Work required: An exact copy of every entry is needed, without any of the pictures.

(Data items)
-- Opening Marker --
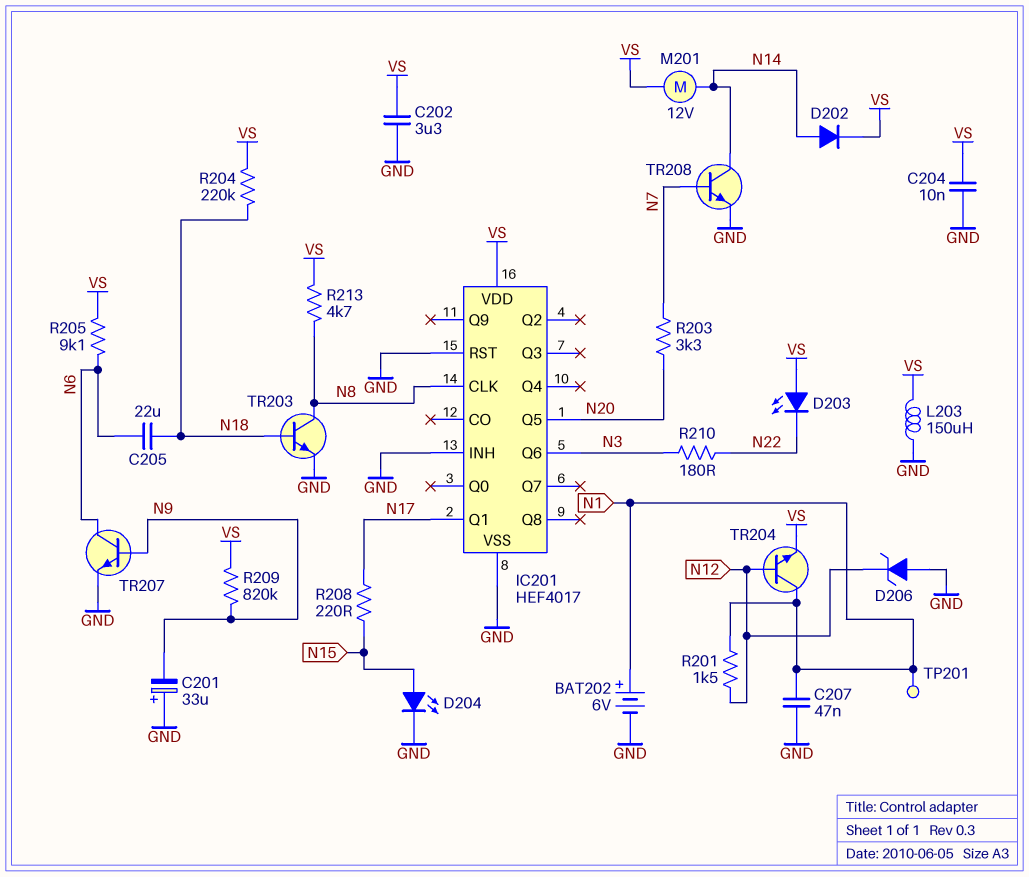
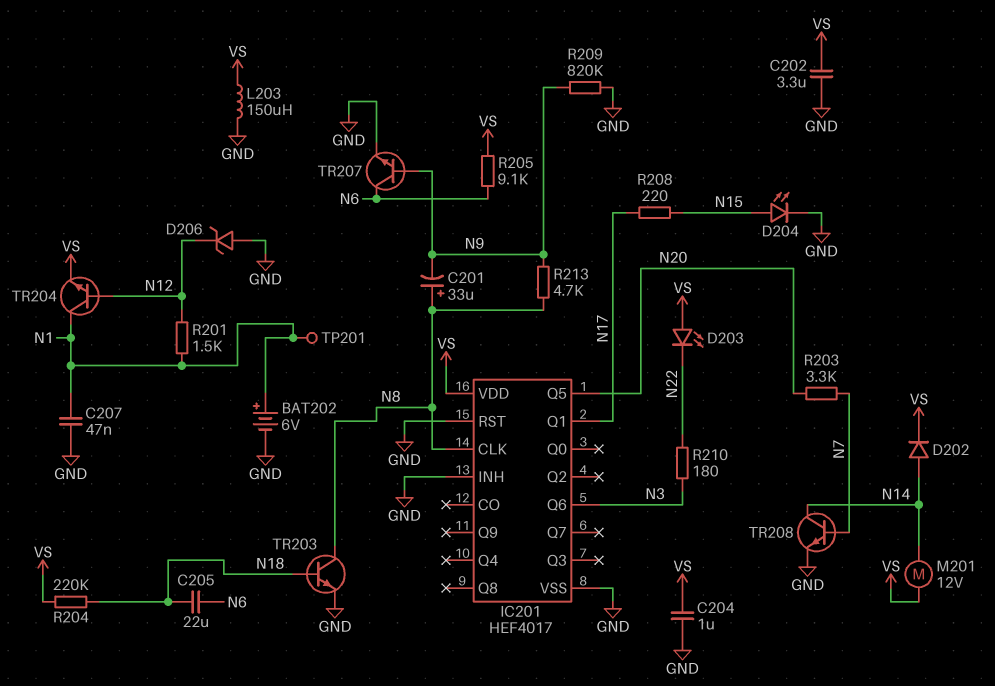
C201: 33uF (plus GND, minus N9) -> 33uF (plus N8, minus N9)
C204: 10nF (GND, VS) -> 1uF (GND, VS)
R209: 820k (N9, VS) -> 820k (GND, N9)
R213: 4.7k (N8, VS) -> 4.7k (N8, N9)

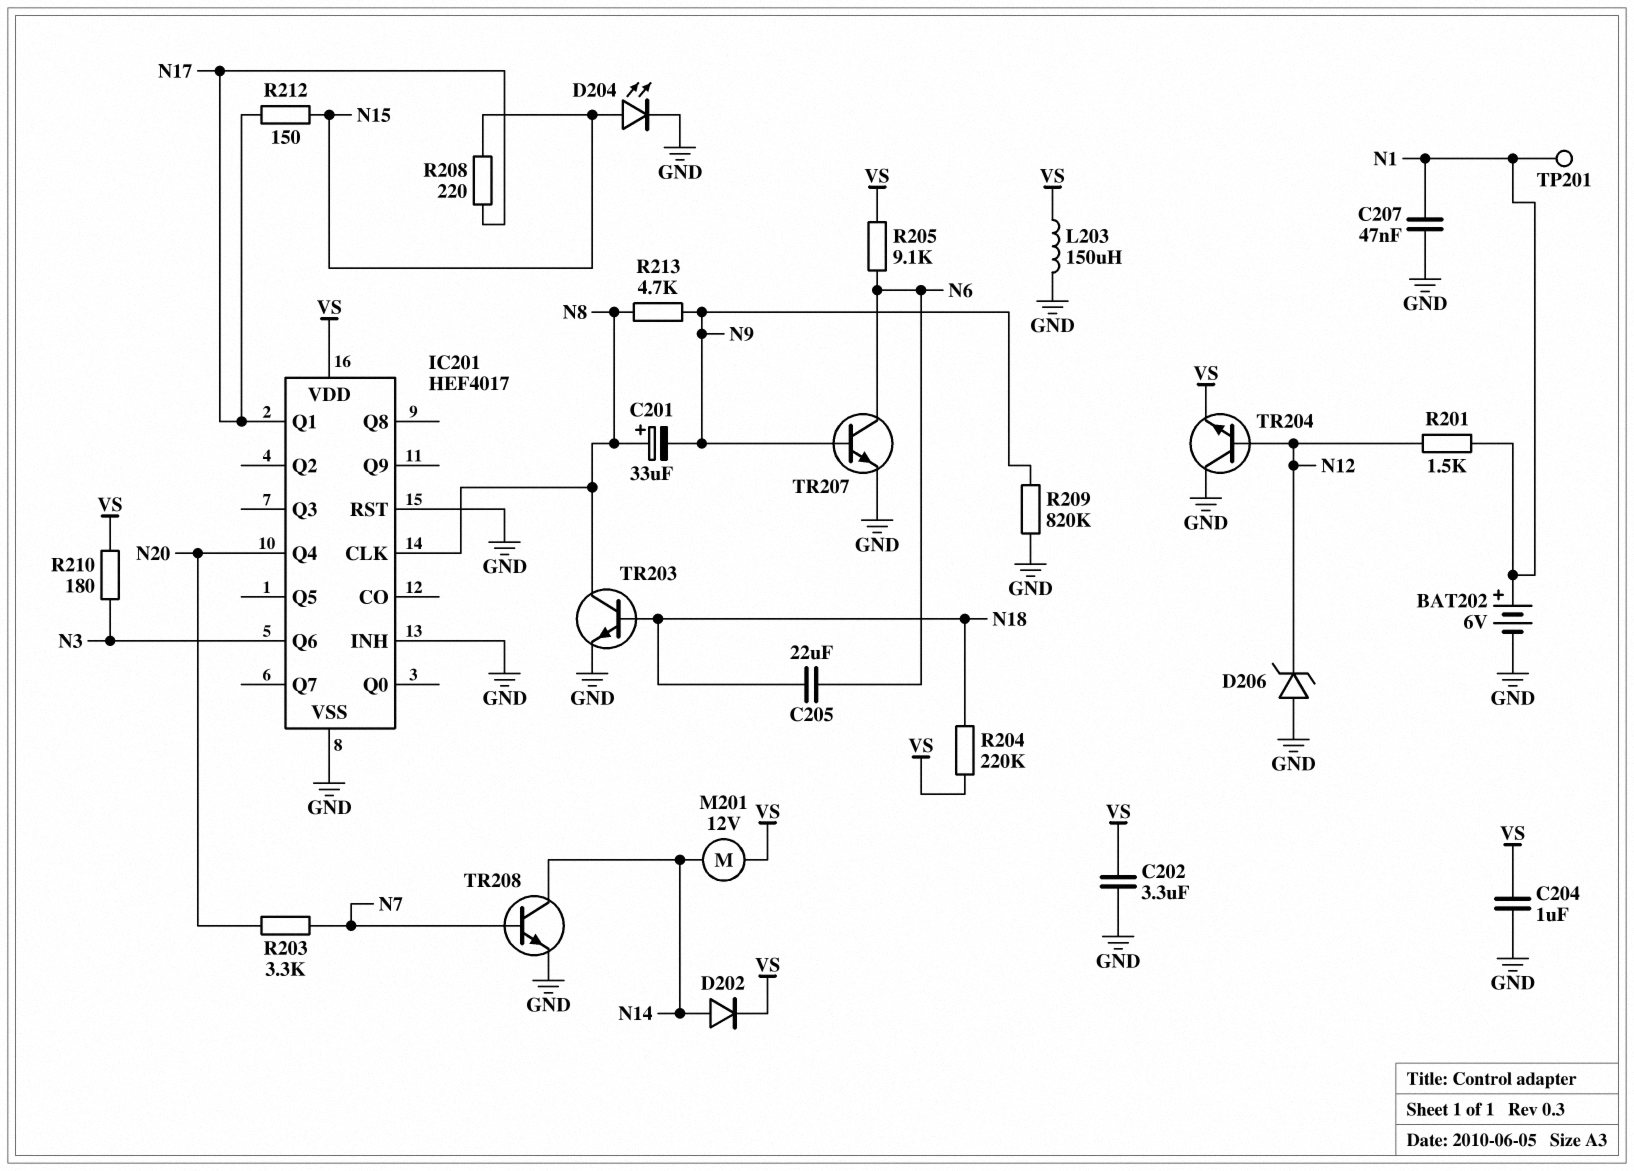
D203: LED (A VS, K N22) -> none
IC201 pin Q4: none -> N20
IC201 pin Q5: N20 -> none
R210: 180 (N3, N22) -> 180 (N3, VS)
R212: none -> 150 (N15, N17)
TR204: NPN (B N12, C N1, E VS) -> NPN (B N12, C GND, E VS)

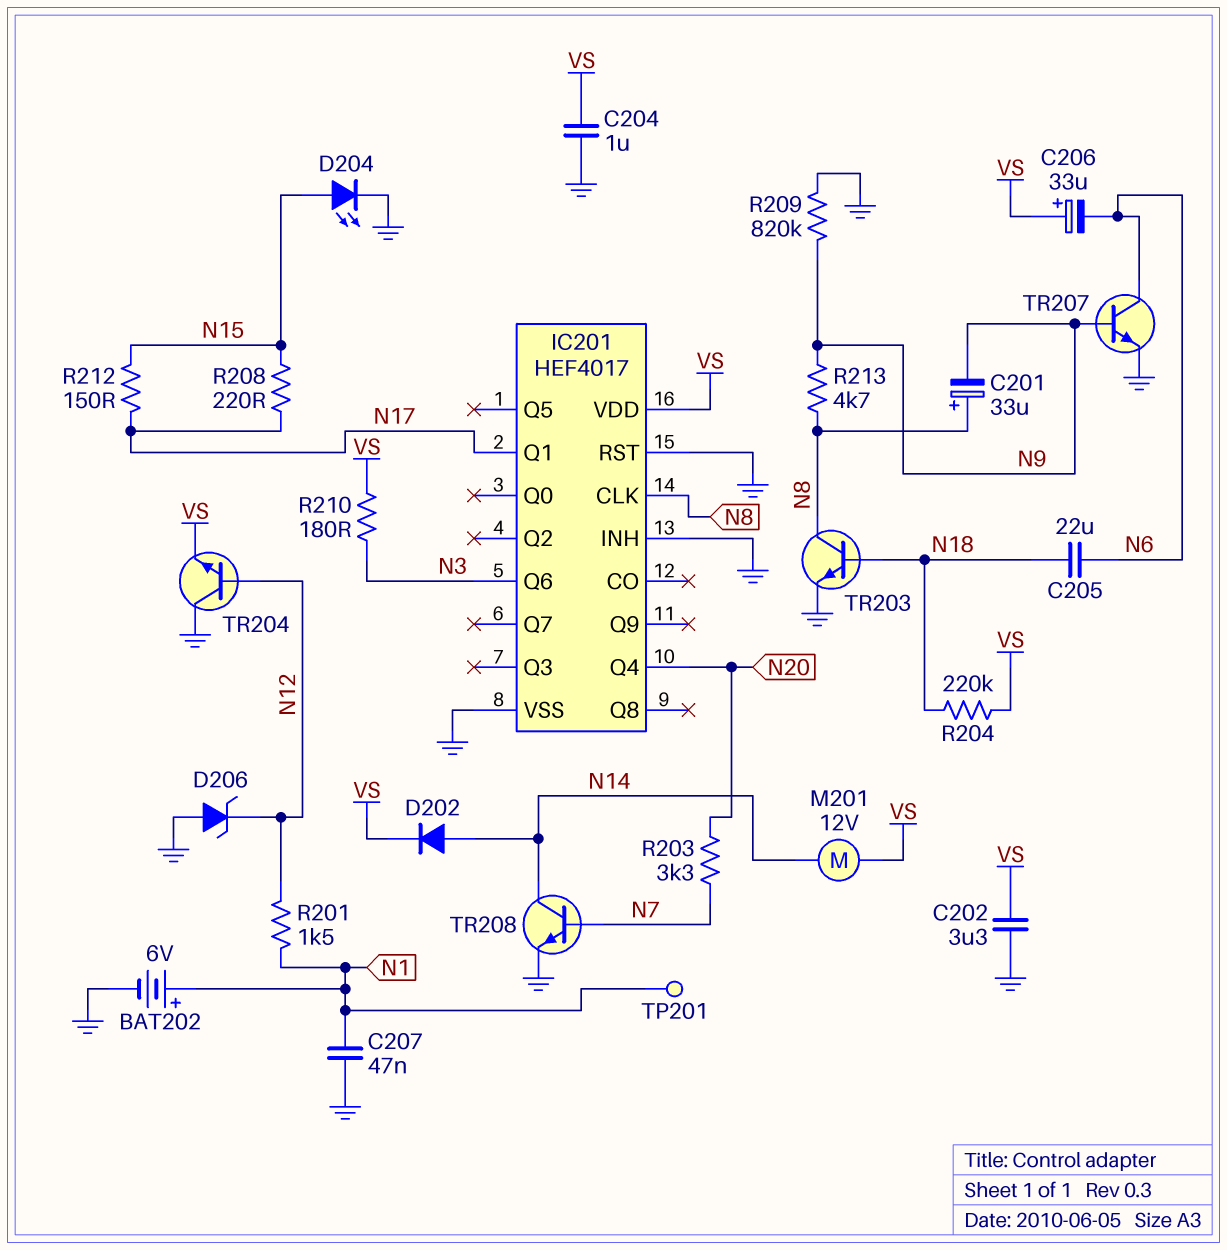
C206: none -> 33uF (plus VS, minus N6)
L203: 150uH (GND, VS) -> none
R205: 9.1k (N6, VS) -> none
-- Closing Marker --
Answer area:
C201: 33uF (plus GND, minus N9) -> 33uF (plus N8, minus N9)
C204: 10nF (GND, VS) -> 1uF (GND, VS)
R209: 820k (N9, VS) -> 820k (GND, N9)
R213: 4.7k (N8, VS) -> 4.7k (N8, N9)

D203: LED (A VS, K N22) -> none
IC201 pin Q4: none -> N20
IC201 pin Q5: N20 -> none
R210: 180 (N3, N22) -> 180 (N3, VS)
R212: none -> 150 (N15, N17)
TR204: NPN (B N12, C N1, E VS) -> NPN (B N12, C GND, E VS)

C206: none -> 33uF (plus VS, minus N6)
L203: 150uH (GND, VS) -> none
R205: 9.1k (N6, VS) -> none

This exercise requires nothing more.